Work to be completed - Each record should reappear exactly in your answer, minus any picture.

(Data items)
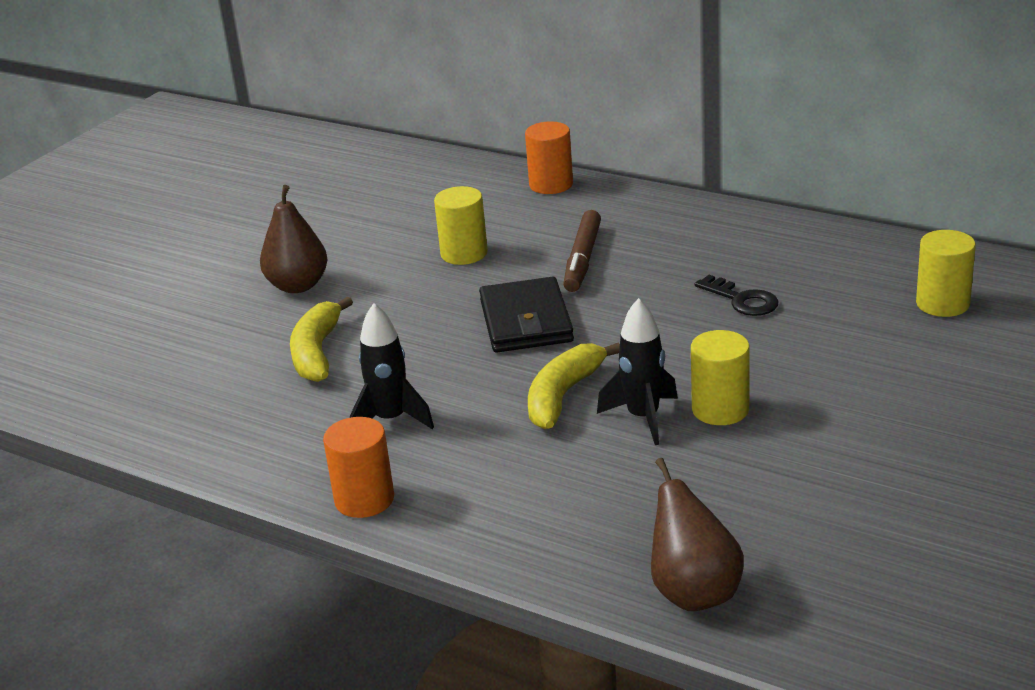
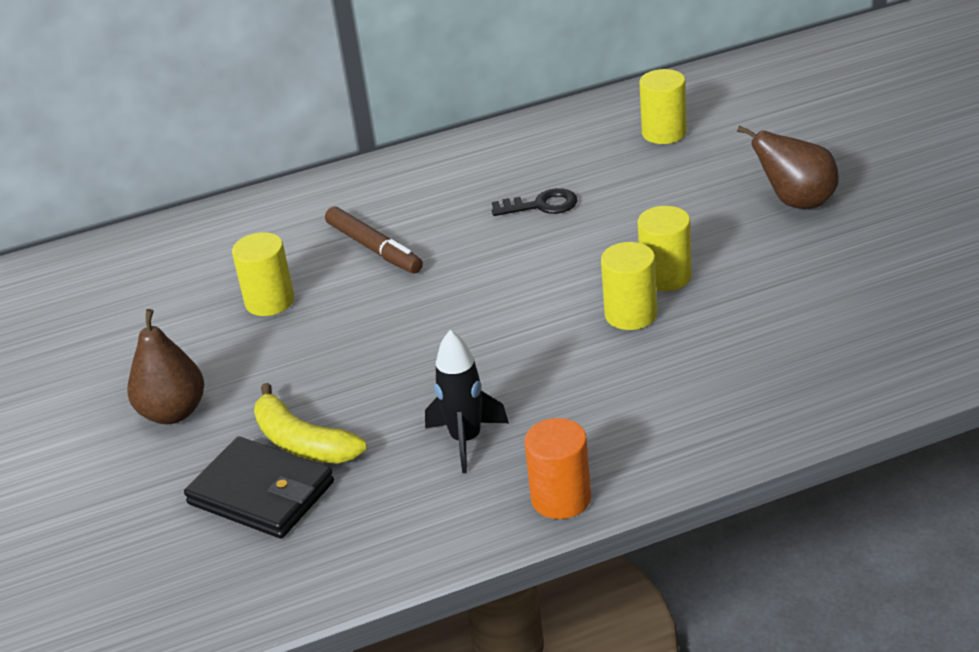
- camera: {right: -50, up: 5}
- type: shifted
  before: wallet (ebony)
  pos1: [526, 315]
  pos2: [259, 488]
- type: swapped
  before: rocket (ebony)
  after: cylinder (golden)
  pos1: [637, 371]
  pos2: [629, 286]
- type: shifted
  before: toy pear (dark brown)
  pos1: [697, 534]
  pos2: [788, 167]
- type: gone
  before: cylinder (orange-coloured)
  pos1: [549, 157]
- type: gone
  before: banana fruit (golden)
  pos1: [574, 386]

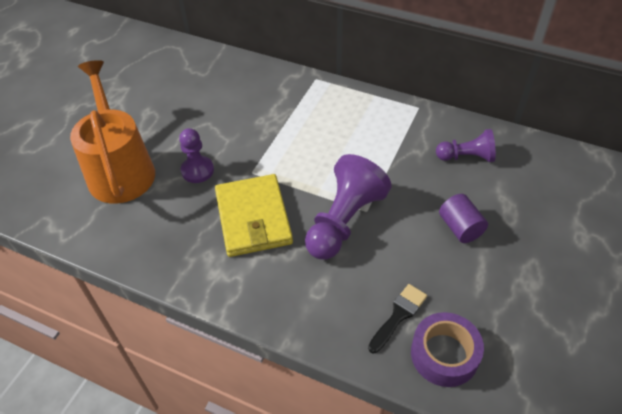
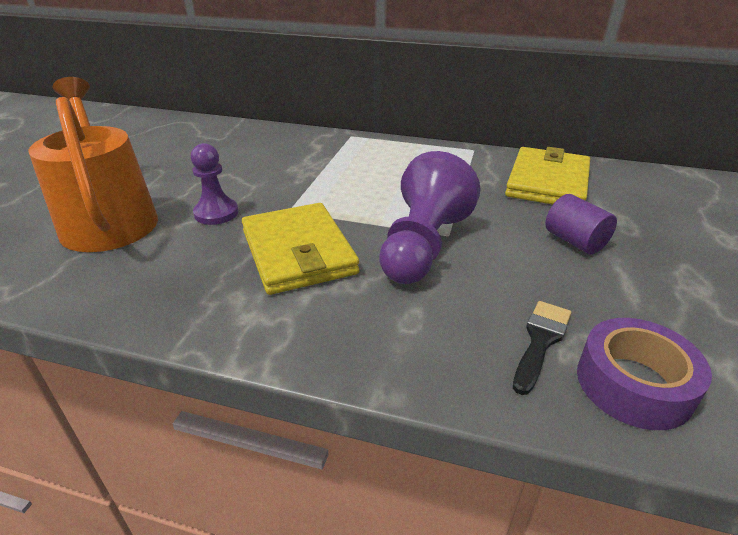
- camera: {right: -10, up: -15}
- type: swapped
  before: pawn (purple)
  after: wallet (golden)
  pos1: [466, 145]
  pos2: [547, 176]

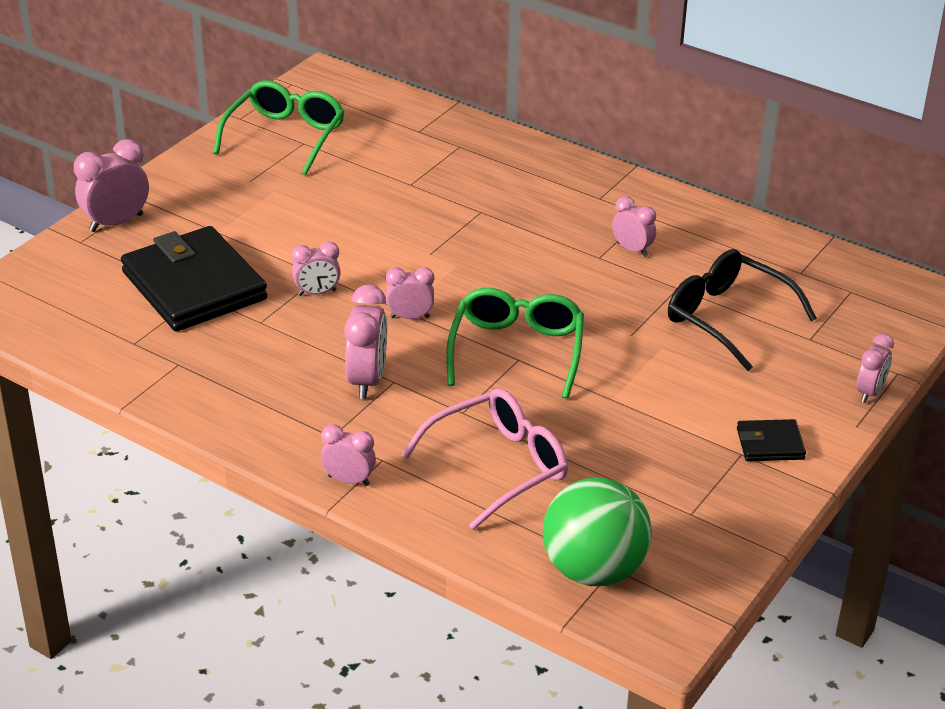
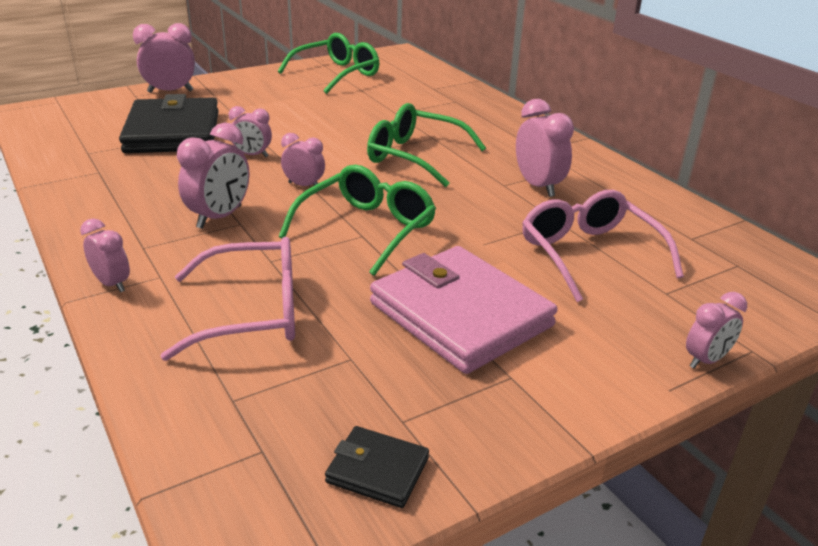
- camera: {right: 25, up: -5}
- type: shifted
  before: wallet (ebony)
  pos1: [771, 440]
  pos2: [377, 467]
- type: new
  after: eyeglasses (leaf-green)
  pos2: [426, 145]
- type: new
  after: wallet (pink)
  pos2: [463, 310]
- type: scaled
  before: bedside clock (pink)
  pos1: [634, 226]
  pos2: [545, 148]
  scale: 1.58
- type: repainted
  before: eyeglasses (ebony)
  after: eyeglasses (pink)
  pos1: [742, 310]
  pos2: [603, 246]
- type: gone
  before: ball (leaf-green)
  pos1: [597, 531]

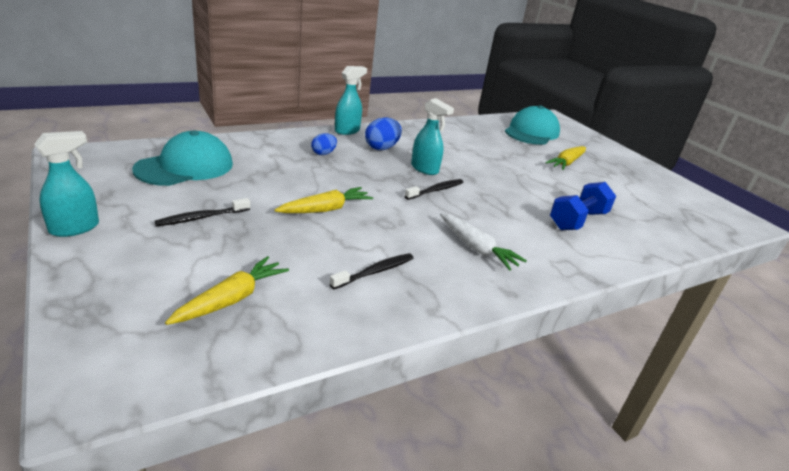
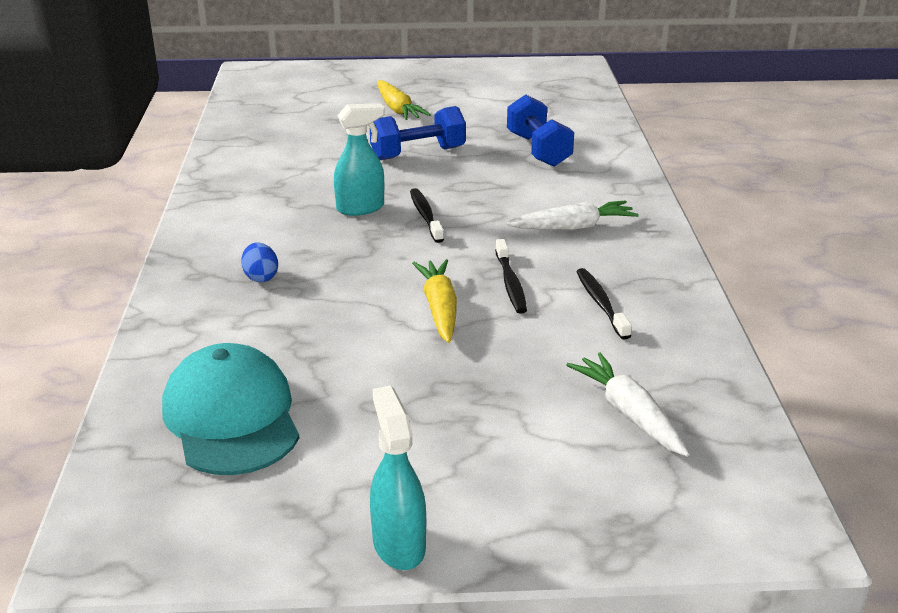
- camera: {right: -60, up: 0}
- type: new
  after: hand weight (royal blue)
  pos2: [418, 133]
- type: shifted
  before: toothbrush (ebony)
  pos1: [202, 212]
  pos2: [511, 276]
- type: repainted
  before: carrot (golden)
  after: carrot (snow-white)
  pos1: [227, 290]
  pos2: [627, 405]
- type: gone
  before: spray bottle (aqua)
  pos1: [351, 100]
- type: gone
  before: egg (royal blue)
  pos1: [383, 133]
- type: gone
  before: baseball cap (aqua)
  pos1: [532, 125]

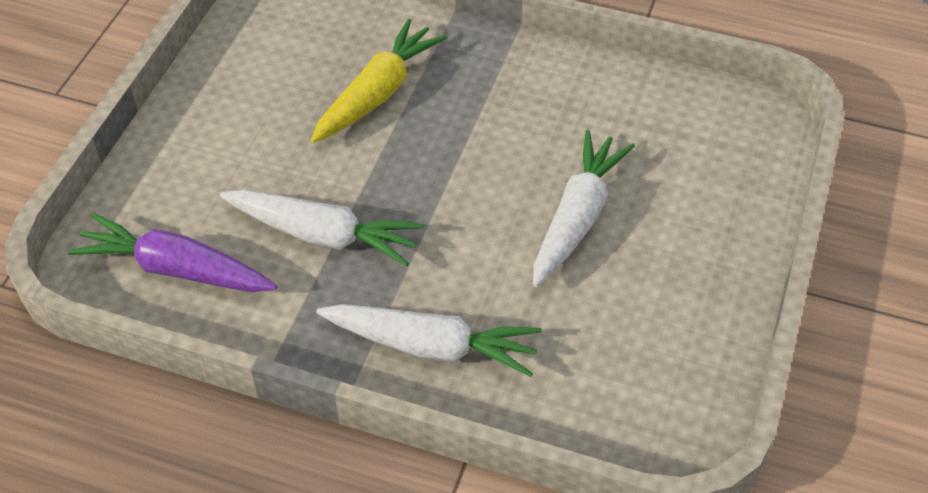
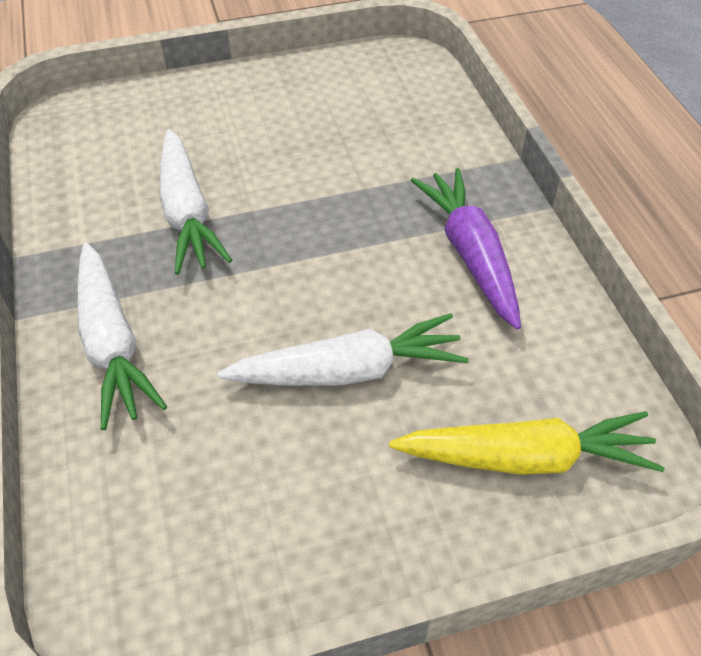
- camera: {right: 55, up: 0}
- type: shifted
  before: carrot (golden)
  pos1: [378, 81]
  pos2: [527, 443]
- type: shifted
  before: carrot (purple)
  pos1: [172, 252]
  pos2: [466, 248]

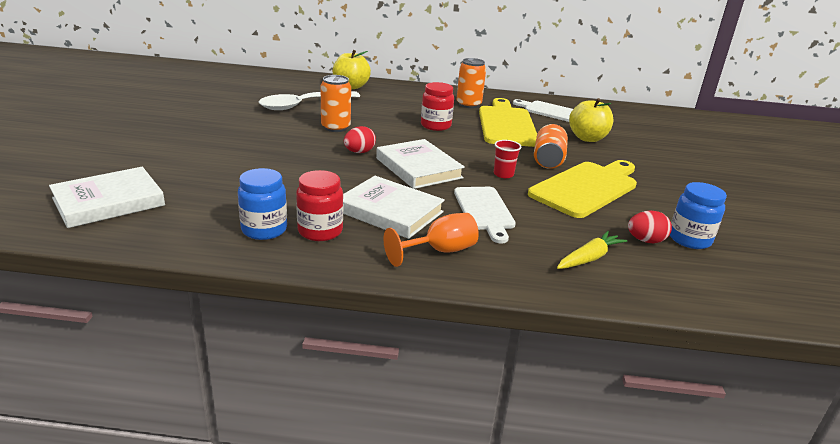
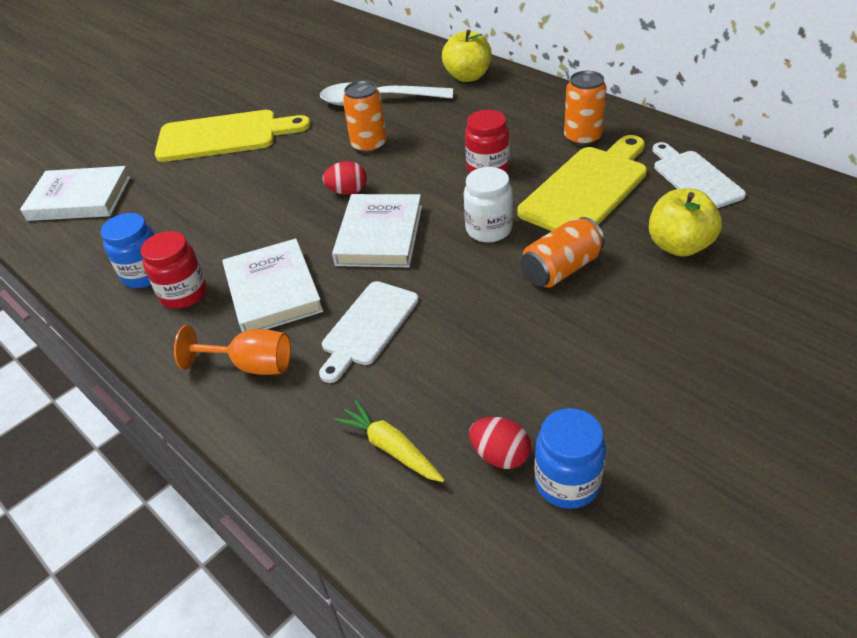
- camera: {right: 45, up: 15}
- type: shifted
  before: chopping board (golden)
  pos1: [582, 189]
  pos2: [233, 136]
- type: rotated
  before: carrot (golden)
  pos1: [592, 250]
  pos2: [389, 441]
  turn: -135
- type: new
  after: preserve jar (snow-white)
  pos2: [488, 204]
- type: gone
  before: beaker (red)
  pos1: [507, 159]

Written answer -
- camera: {right: -50, up: 5}
- type: shifted
  before: wallet (ebony)
  pos1: [526, 315]
  pos2: [259, 488]
- type: swapped
  before: rocket (ebony)
  after: cylinder (golden)
  pos1: [637, 371]
  pos2: [629, 286]
- type: shifted
  before: toy pear (dark brown)
  pos1: [697, 534]
  pos2: [788, 167]
- type: gone
  before: cylinder (orange-coloured)
  pos1: [549, 157]
- type: gone
  before: banana fruit (golden)
  pos1: [574, 386]

- camera: {right: -10, up: -15}
- type: swapped
  before: pawn (purple)
  after: wallet (golden)
  pos1: [466, 145]
  pos2: [547, 176]

- camera: {right: 25, up: -5}
- type: shifted
  before: wallet (ebony)
  pos1: [771, 440]
  pos2: [377, 467]
- type: new
  after: eyeglasses (leaf-green)
  pos2: [426, 145]
- type: new
  after: wallet (pink)
  pos2: [463, 310]
- type: scaled
  before: bedside clock (pink)
  pos1: [634, 226]
  pos2: [545, 148]
  scale: 1.58
- type: repainted
  before: eyeglasses (ebony)
  after: eyeglasses (pink)
  pos1: [742, 310]
  pos2: [603, 246]
- type: gone
  before: ball (leaf-green)
  pos1: [597, 531]

- camera: {right: -60, up: 0}
- type: new
  after: hand weight (royal blue)
  pos2: [418, 133]
- type: shifted
  before: toothbrush (ebony)
  pos1: [202, 212]
  pos2: [511, 276]
- type: repainted
  before: carrot (golden)
  after: carrot (snow-white)
  pos1: [227, 290]
  pos2: [627, 405]
- type: gone
  before: spray bottle (aqua)
  pos1: [351, 100]
- type: gone
  before: egg (royal blue)
  pos1: [383, 133]
- type: gone
  before: baseball cap (aqua)
  pos1: [532, 125]

- camera: {right: 55, up: 0}
- type: shifted
  before: carrot (golden)
  pos1: [378, 81]
  pos2: [527, 443]
- type: shifted
  before: carrot (purple)
  pos1: [172, 252]
  pos2: [466, 248]

- camera: {right: 45, up: 15}
- type: shifted
  before: chopping board (golden)
  pos1: [582, 189]
  pos2: [233, 136]
- type: rotated
  before: carrot (golden)
  pos1: [592, 250]
  pos2: [389, 441]
  turn: -135
- type: new
  after: preserve jar (snow-white)
  pos2: [488, 204]
- type: gone
  before: beaker (red)
  pos1: [507, 159]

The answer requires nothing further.